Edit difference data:
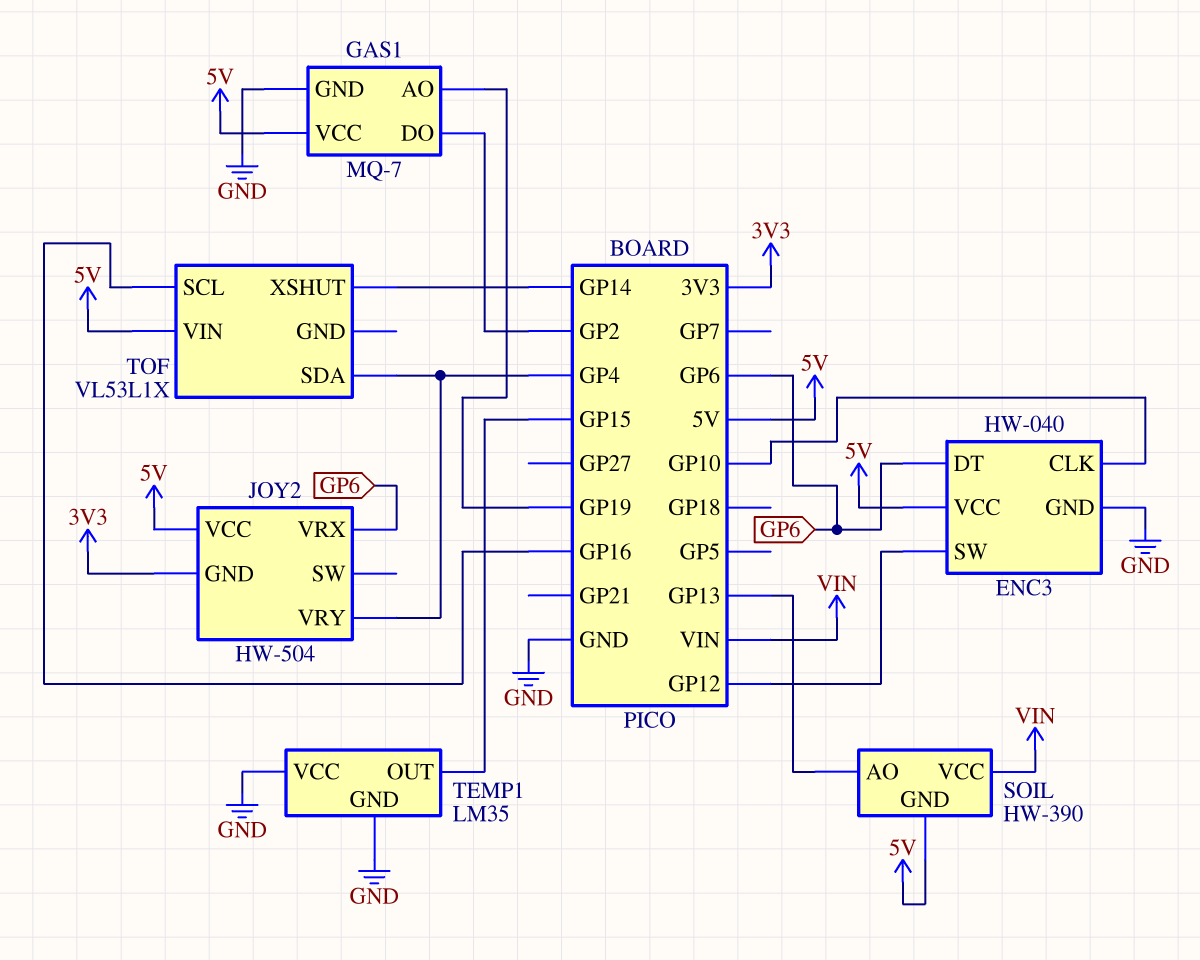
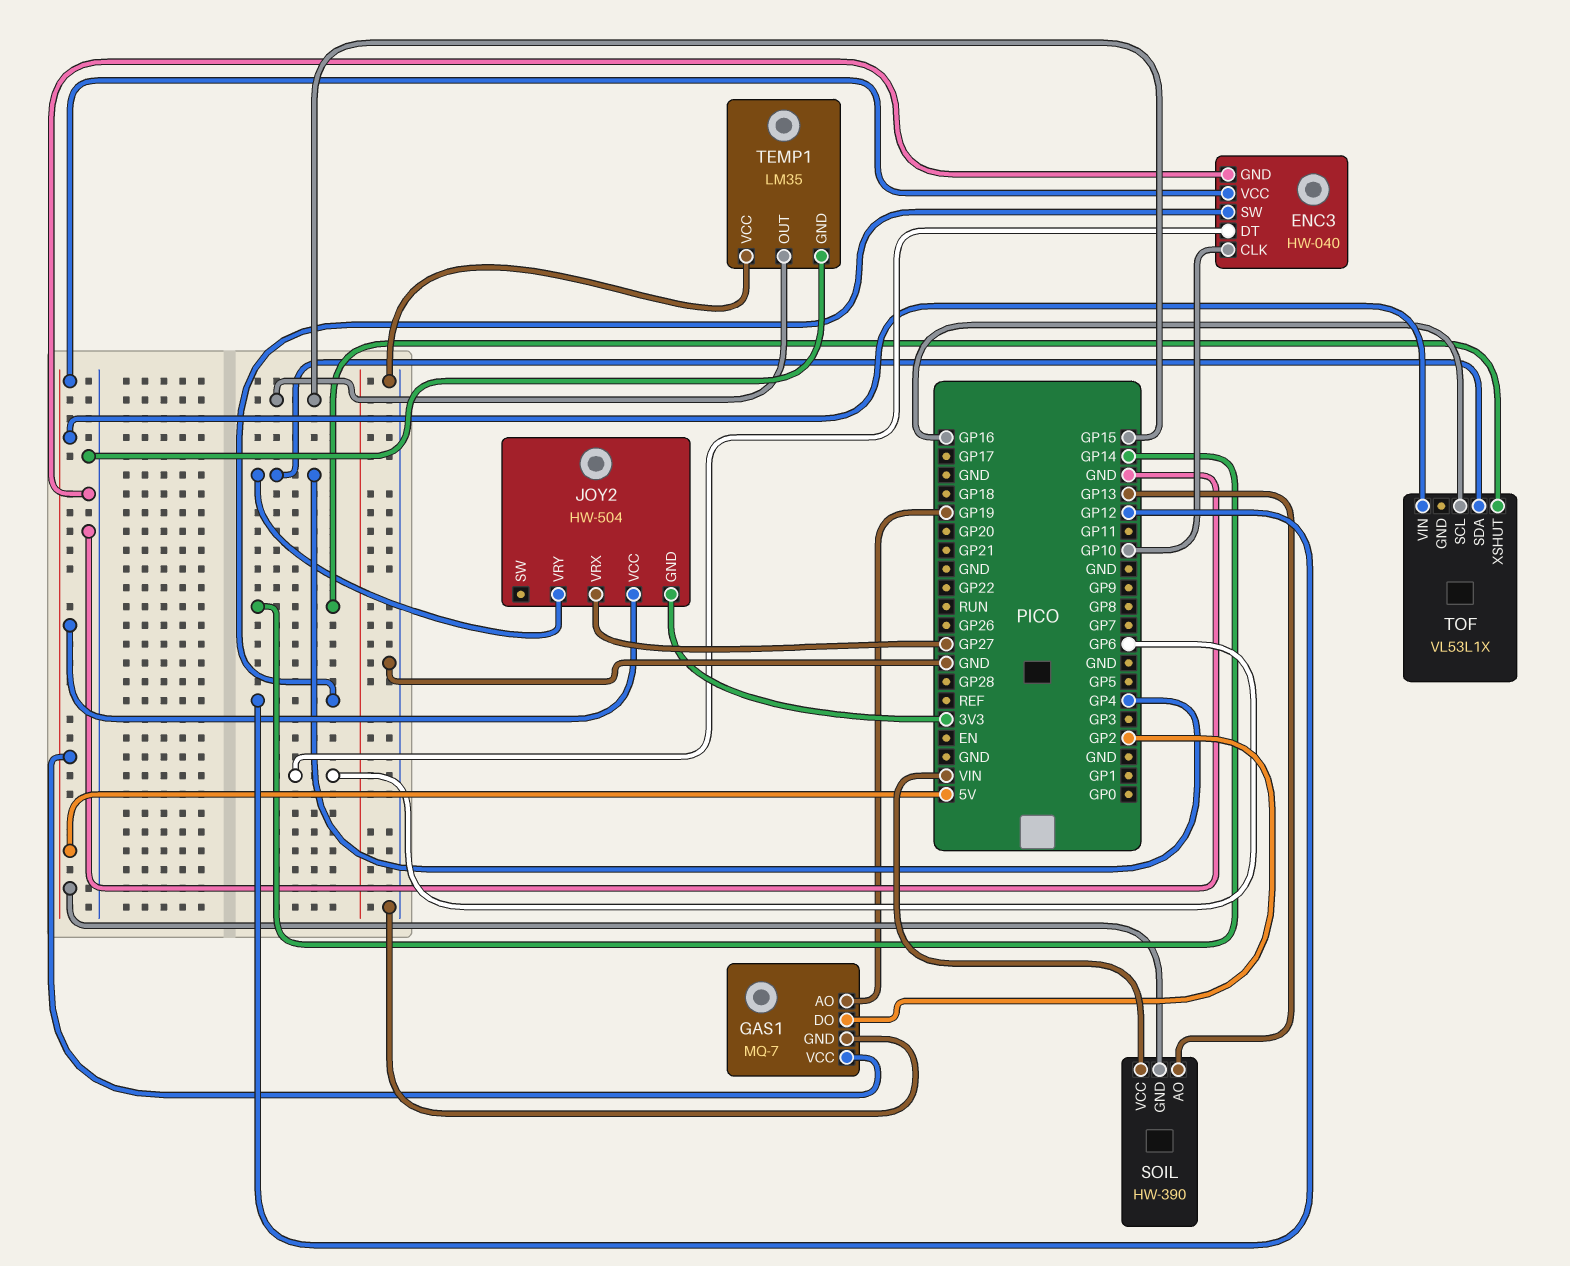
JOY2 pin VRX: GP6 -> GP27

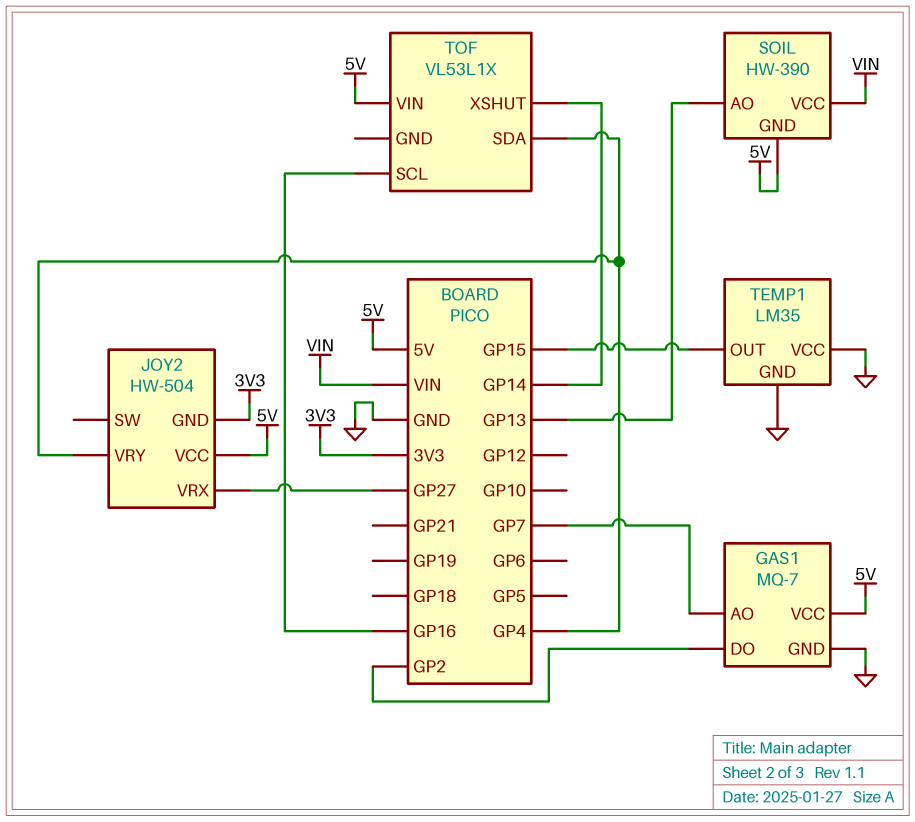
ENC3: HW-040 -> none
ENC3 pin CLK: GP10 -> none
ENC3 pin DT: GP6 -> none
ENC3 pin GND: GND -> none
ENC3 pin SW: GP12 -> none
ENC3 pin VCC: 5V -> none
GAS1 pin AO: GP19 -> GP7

__The problem__
From the entries above, return each line with the word "none" in it.

__Answer for this exercise__
ENC3: HW-040 -> none
ENC3 pin CLK: GP10 -> none
ENC3 pin DT: GP6 -> none
ENC3 pin GND: GND -> none
ENC3 pin SW: GP12 -> none
ENC3 pin VCC: 5V -> none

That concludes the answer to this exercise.